## [WHAT NEEDS TO BE DONE]
Among the entries below, please repeat exactly and only the lines from the line containing "- gone: chapeau (blanc) 489, 34, 590, 112" to the line containing "- shifted: tambour", both lines included.

## [DATA FOR PROCESSING]
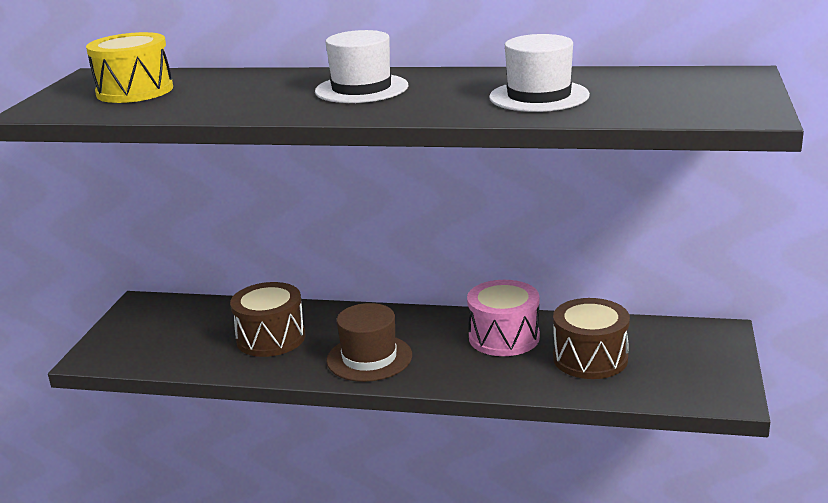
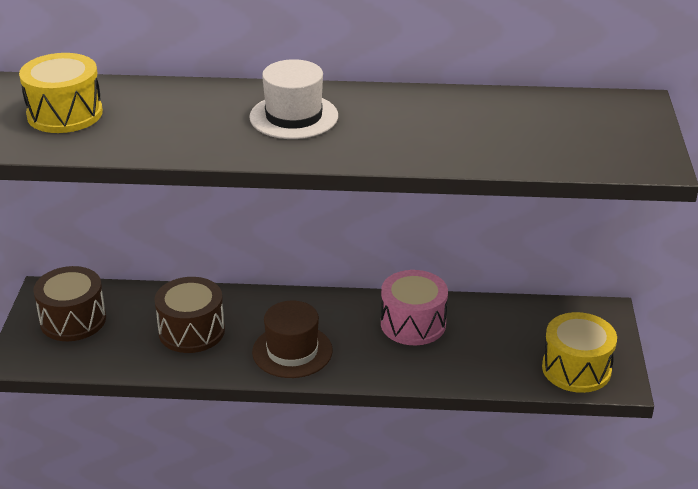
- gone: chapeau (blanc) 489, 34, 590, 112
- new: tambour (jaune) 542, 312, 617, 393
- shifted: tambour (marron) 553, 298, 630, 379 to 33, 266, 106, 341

* * *

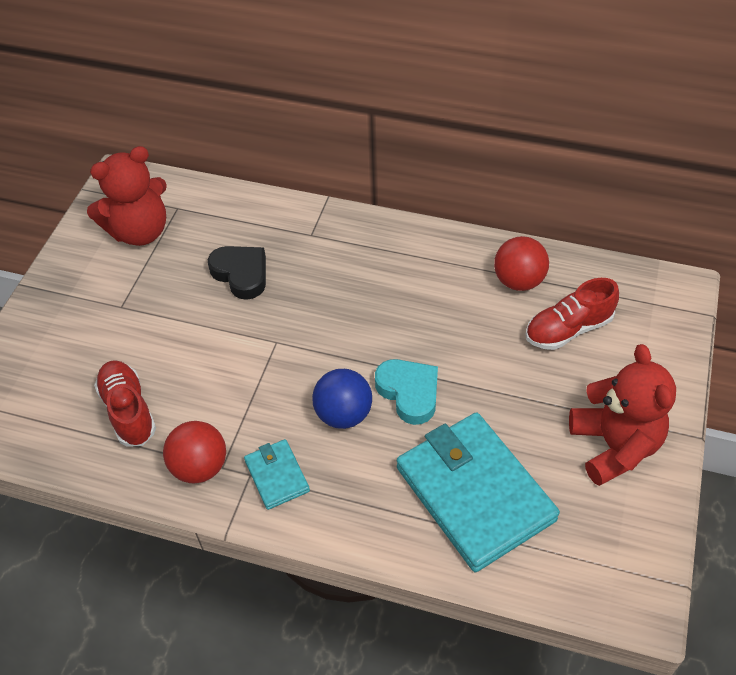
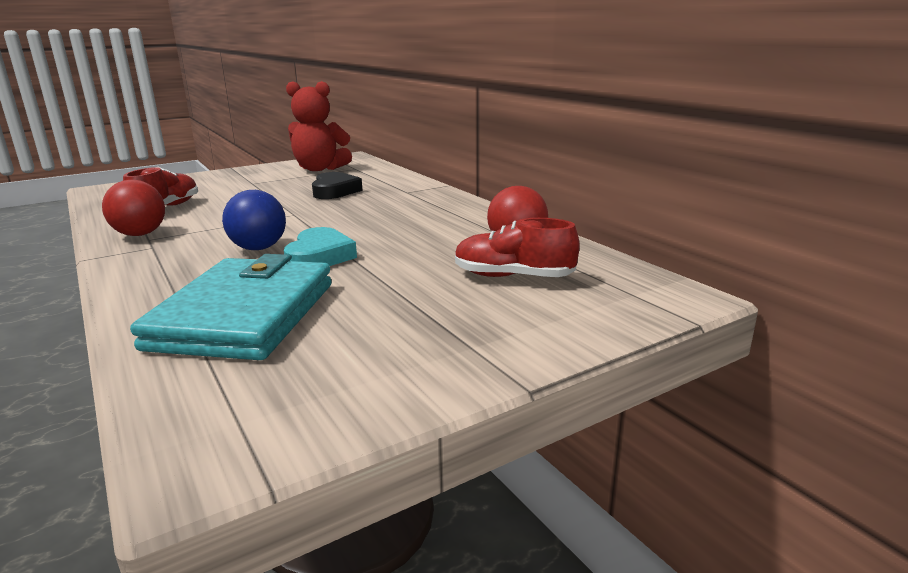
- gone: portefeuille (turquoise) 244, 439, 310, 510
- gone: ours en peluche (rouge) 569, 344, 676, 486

--

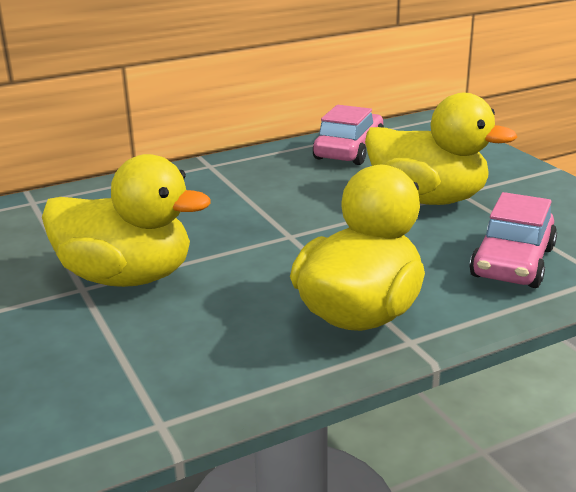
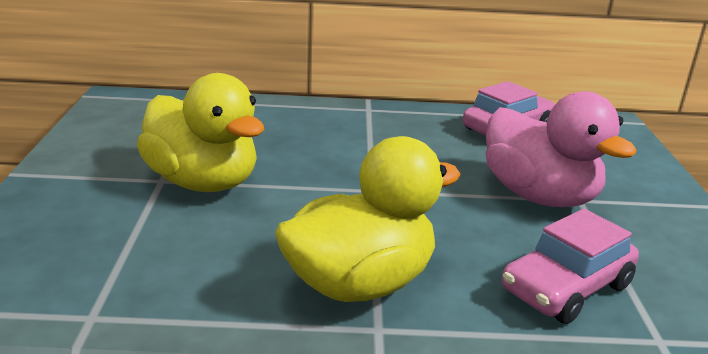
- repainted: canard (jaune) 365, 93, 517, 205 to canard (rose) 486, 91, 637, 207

## [WORKED SOLUTION]
- gone: chapeau (blanc) 489, 34, 590, 112
- new: tambour (jaune) 542, 312, 617, 393
- shifted: tambour (marron) 553, 298, 630, 379 to 33, 266, 106, 341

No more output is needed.